### Task item
Give as a JSON list of strings, one string per line, from the line containing "Identify the location of the rightmost" up to and including the line containing "coordinates (484, 241).", leaving out blank lines.

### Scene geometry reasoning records
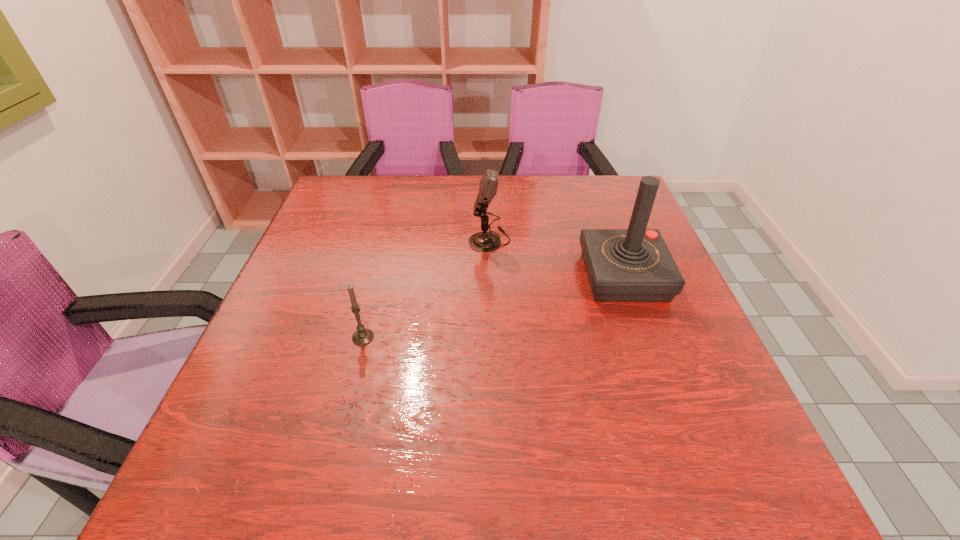
Find the location of a particular element. joystick is located at coordinates (623, 265).

Identify the location of the rightmost object. (623, 265).

Image resolution: width=960 pixels, height=540 pixels. Find the location of `the second tallest object`. the second tallest object is located at coordinates (484, 241).

You are a GUI agent. You are given a task and a screenshot of the screen. Output one action in this format:
    pyautogui.click(x=<x>, y=<y>)
    Task: Click on the microphone
    This screenshot has width=960, height=540.
    Given the screenshot: What is the action you would take?
    [x=484, y=241]

Where is `the nearest object`? This screenshot has height=540, width=960. the nearest object is located at coordinates (363, 336).

The width and height of the screenshot is (960, 540). Find the location of `the shortest object`. the shortest object is located at coordinates (363, 336).

The image size is (960, 540). Identify the location of free space located 0.390m on the rectangular base of the tallest object. (421, 276).

You are a GUI agent. You are given a task and a screenshot of the screen. Output one action in this format:
    pyautogui.click(x=<x>, y=<y>)
    Task: Click on the vacant space situated 0.260m on the rectangular base of the tallest object
    This screenshot has width=960, height=540.
    Given the screenshot: What is the action you would take?
    pyautogui.click(x=475, y=276)

Locate an element on the screen. vacant space located on the rectangular base of the tallest object is located at coordinates (418, 276).

Find the location of a particular element. This screenshot has width=960, height=540. vacant space situated 0.250m on the front-facing side of the second object from right to left is located at coordinates click(374, 240).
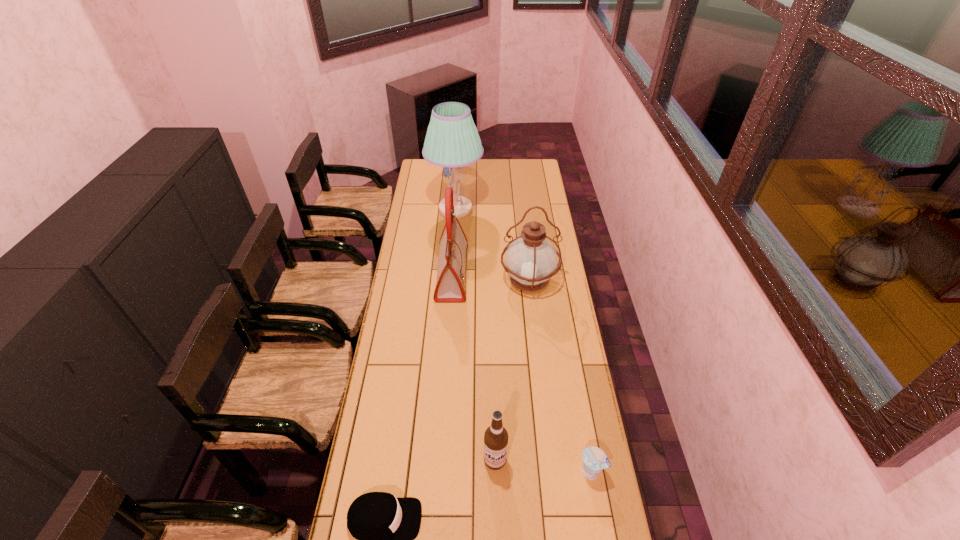
You are a GUI agent. You are given a task and a screenshot of the screen. Output one action in this format:
    pyautogui.click(x=<x>, y=<y>)
    Task: Click on the vacant space situated 0.320m on the back of the yogurt
    
    Given the screenshot: What is the action you would take?
    pyautogui.click(x=574, y=376)

Image resolution: width=960 pixels, height=540 pixels. What are the coordinates of `object that is at the left edge` in the screenshot? It's located at (452, 141).

Locate an element on the screen. The height and width of the screenshot is (540, 960). oil lamp that is at the right edge is located at coordinates (530, 259).

I want to click on yogurt that is at the right edge, so click(x=594, y=459).

Where is `vacant space at the far edge`? The width and height of the screenshot is (960, 540). vacant space at the far edge is located at coordinates (473, 178).

This screenshot has height=540, width=960. I want to click on free space at the left edge of the desktop, so click(407, 435).

In the image, there is a desktop. Identify the location of vacant space at the right edge. This screenshot has height=540, width=960. (567, 354).

Image resolution: width=960 pixels, height=540 pixels. Find the location of `free space between the fourth tallest object and the handbag`. free space between the fourth tallest object and the handbag is located at coordinates [x=473, y=366].

Image resolution: width=960 pixels, height=540 pixels. I want to click on vacant space in between the handbag and the oil lamp, so click(491, 276).

Locate an element on the screen. The width and height of the screenshot is (960, 540). vacant space in between the yogurt and the tallest object is located at coordinates (523, 340).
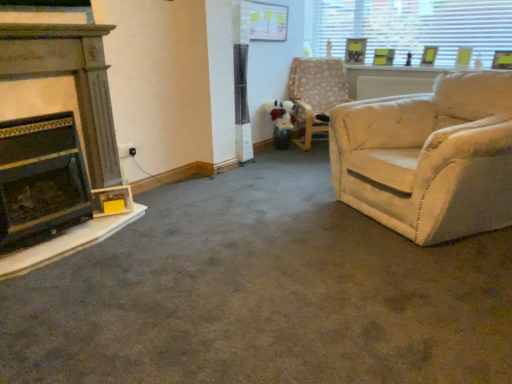
Question: Visually, is wooden fireplace at left, arranged as the first fireplace when viewed from the top, positioned to the left or to the right of beige fabric chair at upper right?

Choices:
 (A) right
 (B) left

Answer: (B)

Question: From the image's perspective, is wooden fireplace at left, arranged as the first fireplace when viewed from the top, above or below beige fabric chair at upper right?

Choices:
 (A) above
 (B) below

Answer: (B)

Question: Which of these objects is positioned farthest from the wooden fireplace at left, arranged as the first fireplace when viewed from the top?

Choices:
 (A) transparent glass window at upper right
 (B) wooden picture frame at upper right, arranged as the 1th picture frame when viewed from the left
 (C) wooden picture frame at upper right, arranged as the 2th picture frame when viewed from the left
 (D) black matte fireplace at left, positioned as the 2th fireplace in top-to-bottom order
 (E) matte yellow picture frame at upper right, which appears as the first picture frame when viewed from the right

Answer: (E)

Question: Based on their relative distances, which object is farther from the matte yellow picture frame at upper right, the 3th picture frame positioned from the left?

Choices:
 (A) wooden picture frame at upper right, the second picture frame positioned from the right
 (B) beige fabric chair at upper right
 (C) transparent glass window at upper right
 (D) wooden picture frame at upper right, acting as the 3th picture frame starting from the right
 (E) wooden fireplace at left, arranged as the second fireplace when ordered from the bottom

Answer: (E)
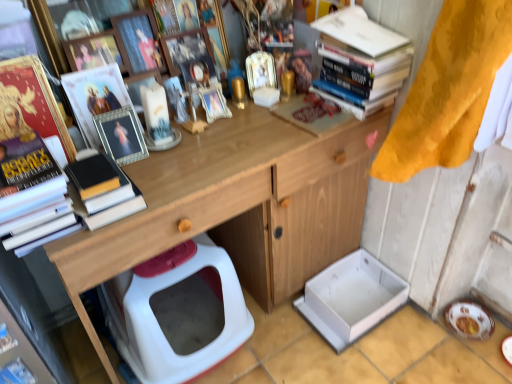
You are a GUI agent. You are given a task and a screenshot of the screen. Output one action in this format:
    pyautogui.click(x=<x>, y=<y>)
    Task: Click on the vacant area that is in front of gold metallic bottle at center
    The image size is (512, 384).
    Given the screenshot: What is the action you would take?
    pyautogui.click(x=242, y=132)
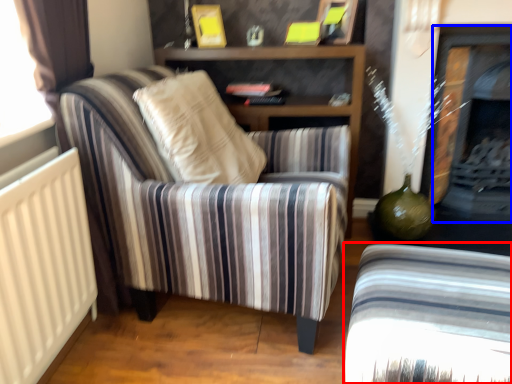
Question: Which point is closer to the camera, chair (highlighted by a red box) or fireplace (highlighted by a blue box)?

Choices:
 (A) chair
 (B) fireplace

Answer: (A)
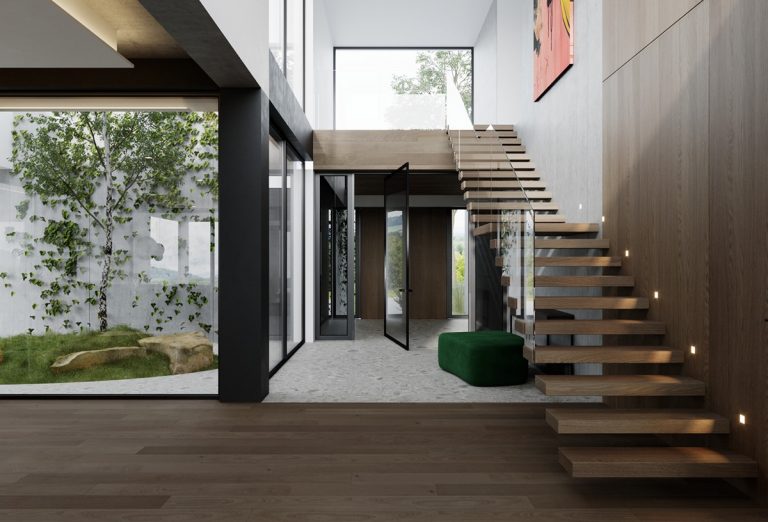
Where is `flooring`? The image size is (768, 522). flooring is located at coordinates (372, 364), (332, 485).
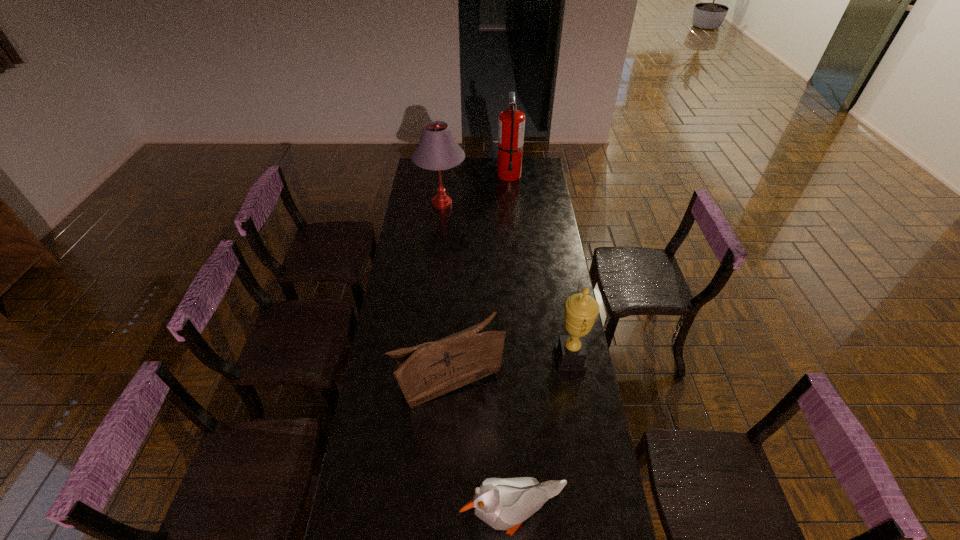
This screenshot has height=540, width=960. Identify the location of vacant space that is in between the grocery bag and the fourth nearest object. (444, 295).

This screenshot has height=540, width=960. I want to click on free space that is in between the grocery bag and the table lamp, so click(x=444, y=295).

You are a GUI agent. You are given a task and a screenshot of the screen. Output one action in this format:
    pyautogui.click(x=<x>, y=<y>)
    Task: Click on the free spot between the fire extinguisher and the rightmost object
    The width and height of the screenshot is (960, 540).
    Given the screenshot: What is the action you would take?
    pyautogui.click(x=540, y=266)

What are the coordinates of `free point between the fire extinguisher and the table lamp` in the screenshot? It's located at (475, 190).

The width and height of the screenshot is (960, 540). Find the location of `the third closest object to the second farthest object`. the third closest object to the second farthest object is located at coordinates (581, 310).

Identify the location of the second closest object relative to the table lamp. The image size is (960, 540). pos(426,371).

Image resolution: width=960 pixels, height=540 pixels. Find the location of `vacant point that satisfies the following two spatial constraints: 1. on the front-facing side of the grocery bag; 2. on the right side of the second farthest object`. vacant point that satisfies the following two spatial constraints: 1. on the front-facing side of the grocery bag; 2. on the right side of the second farthest object is located at coordinates (423, 386).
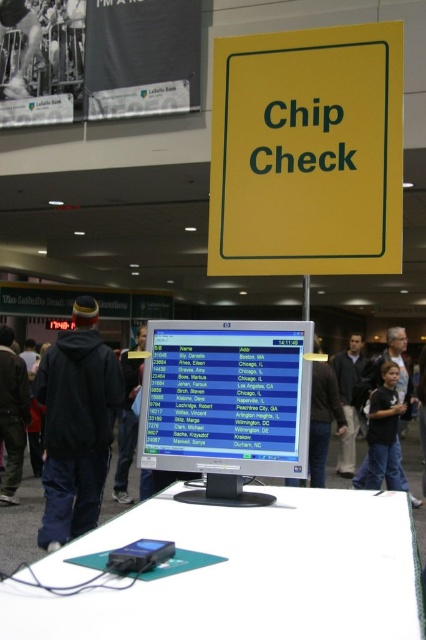
Question: Is dark blue jeans at lower right to the right of dark blue hoodie at center from the viewer's perspective?

Choices:
 (A) yes
 (B) no

Answer: (B)

Question: Which point is closer to the camera?

Choices:
 (A) (0, 417)
 (B) (423, 432)
 (C) (69, 397)

Answer: (C)

Question: Does black hoodie at center appear under black fabric shirt at center?

Choices:
 (A) no
 (B) yes

Answer: (A)

Question: Which point appears farthest from the camera in this image?

Choices:
 (A) (89, 300)
 (B) (417, 502)
 (C) (425, 419)

Answer: (B)

Question: In this image, where is black hoodie at center located relative to black fabric pants at lower left?

Choices:
 (A) below
 (B) above

Answer: (B)

Question: Considering the real-world distances, which object is closest to the black fabric pants at lower left?

Choices:
 (A) black hoodie at center
 (B) matte black monitor at center

Answer: (A)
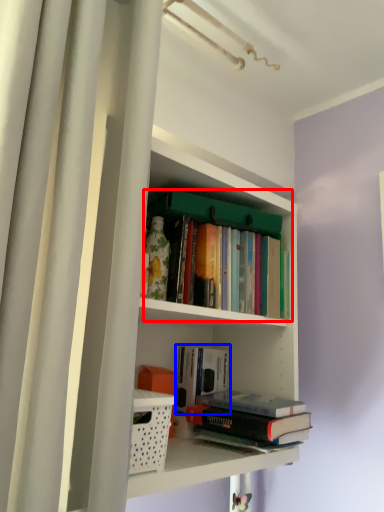
Question: Which of the following is the farthest to the observer, book (highlighted by a red box) or book (highlighted by a blue box)?

Choices:
 (A) book
 (B) book

Answer: (B)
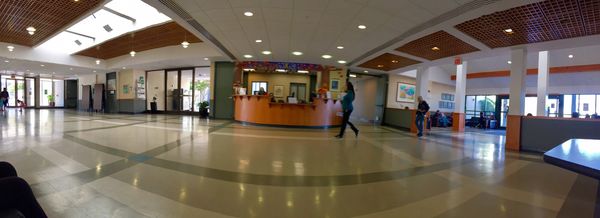
Where is `hallway`? hallway is located at coordinates (357, 102).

### Solution
[
  "Identify the location of the rightmost object. (623, 265).",
  "Image resolution: width=960 pixels, height=540 pixels. Find the location of `the second tallest object`. the second tallest object is located at coordinates (484, 241)."
]